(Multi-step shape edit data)
──────

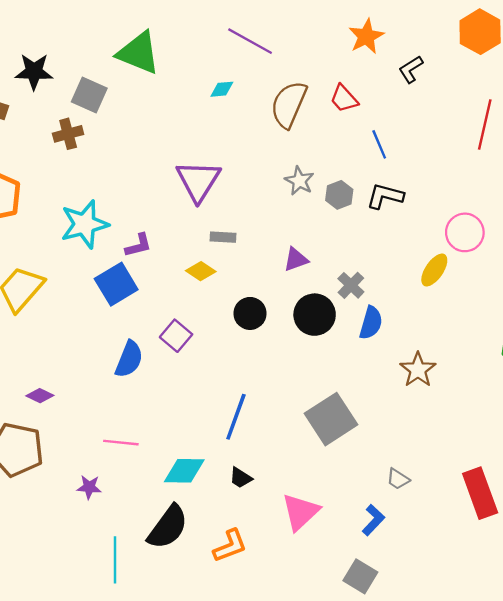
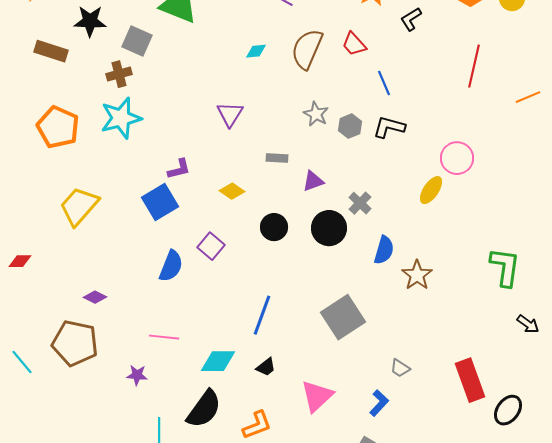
cyan diamond: (222, 89) -> (256, 51), moved
purple triangle: (198, 181) -> (230, 114), size x0.7
cyan star: (84, 224) -> (121, 118), moved
gray rectangle: (223, 237) -> (277, 158), moved
blue semicircle: (371, 323) -> (384, 250), moved
black trapezoid: (241, 478) -> (266, 367), turned -70

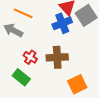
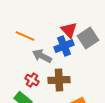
gray arrow: (13, 30) -> (42, 56), moved

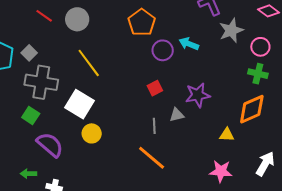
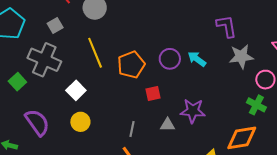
orange pentagon: (142, 22) -> (131, 65), moved
gray square: (29, 53) -> (55, 25), moved
white square: (79, 104) -> (76, 90), size x0.7
green square: (31, 115) -> (17, 82), moved
gray line: (154, 126) -> (132, 129), moved

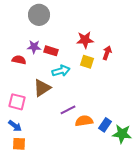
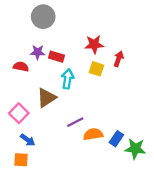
cyan arrow: (61, 71) -> (68, 79), turned -66
pink square: (17, 102) -> (19, 113), turned 30
blue arrow: (15, 126) -> (28, 140), moved

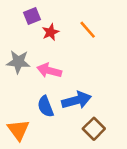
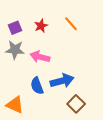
purple square: (32, 16) -> (15, 28), moved
orange triangle: (18, 130) -> (15, 105), turned -30

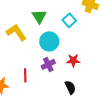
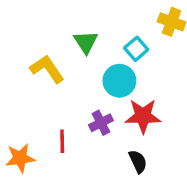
cyan circle: (49, 41) -> (119, 81), moved
red star: (73, 60) -> (143, 116), size x1.5

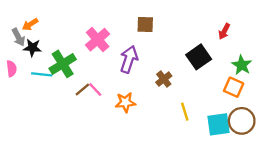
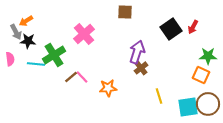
brown square: (145, 24) -> (125, 12), moved
black square: (199, 57) -> (171, 29), moved
purple arrow: (129, 59) -> (137, 52), moved
green star: (242, 65) -> (208, 56), turned -30

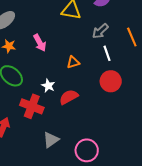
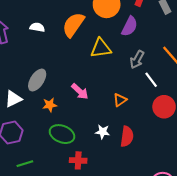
red semicircle: (69, 97) -> (127, 136), turned 144
red cross: (32, 106) -> (78, 160), moved, size x0.7

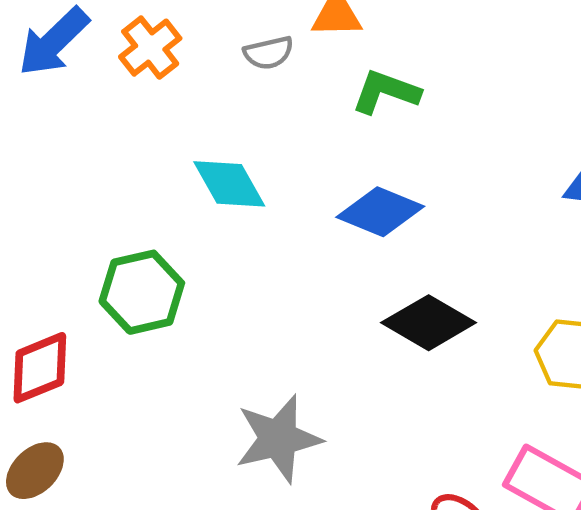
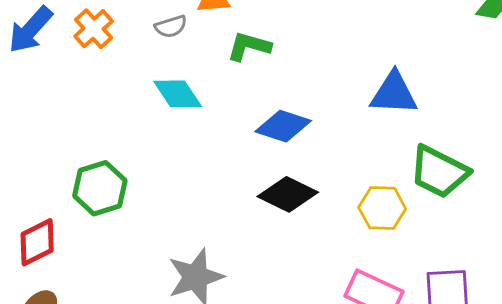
cyan diamond: (229, 184) -> (178, 94), moved
blue diamond: (380, 212) -> (283, 126), moved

──────

# Problem description
Quote, exactly and only, the lines from the first line of the data above through the line containing "gray square: (29, 53) -> (55, 25), moved". The pictures do not belong in it.

# Exercise answer
cyan diamond: (222, 89) -> (256, 51), moved
purple triangle: (198, 181) -> (230, 114), size x0.7
cyan star: (84, 224) -> (121, 118), moved
gray rectangle: (223, 237) -> (277, 158), moved
blue semicircle: (371, 323) -> (384, 250), moved
black trapezoid: (241, 478) -> (266, 367), turned -70

gray arrow: (13, 30) -> (42, 56), moved

orange pentagon: (142, 22) -> (131, 65), moved
gray square: (29, 53) -> (55, 25), moved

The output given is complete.